Stored data:
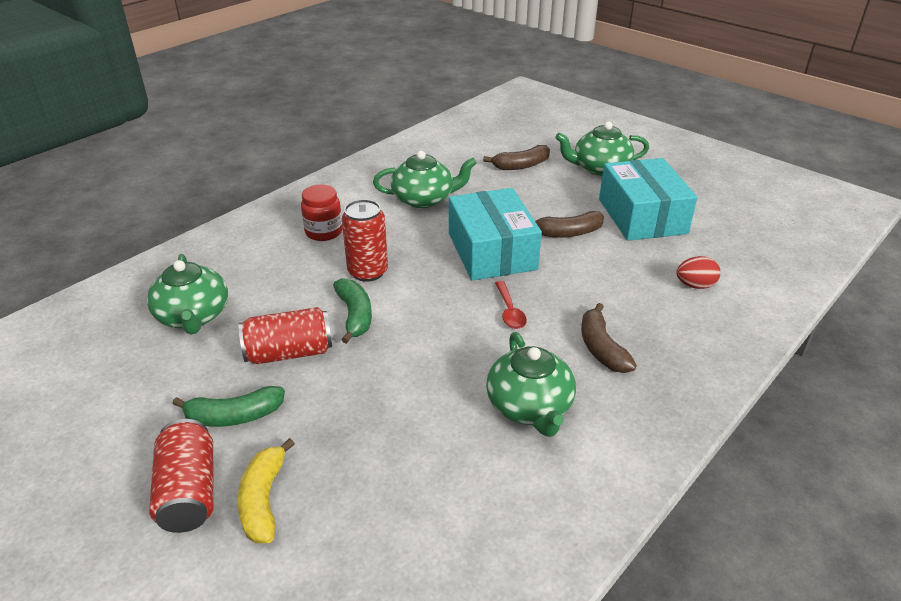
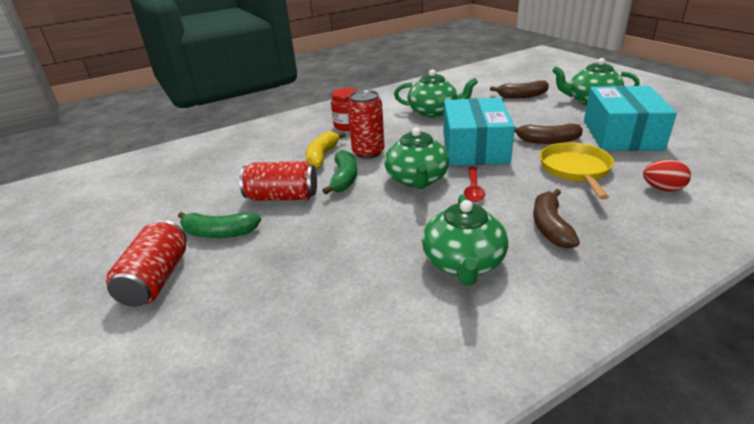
camera: 20 degrees right, 5 degrees down
(193, 316) = (229, 167): green teapot -> green teapot (417, 179)
(264, 500) = (206, 296): yellow banana -> yellow banana (322, 156)
(607, 271) = (575, 170): none -> yellow pan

Work instruction: Reproduce the data exactly as it appears above. Pictures are to be left out.

Solved exercise:
camera: 20 degrees right, 5 degrees down
(193, 316) = (229, 167): green teapot -> green teapot (417, 179)
(264, 500) = (206, 296): yellow banana -> yellow banana (322, 156)
(607, 271) = (575, 170): none -> yellow pan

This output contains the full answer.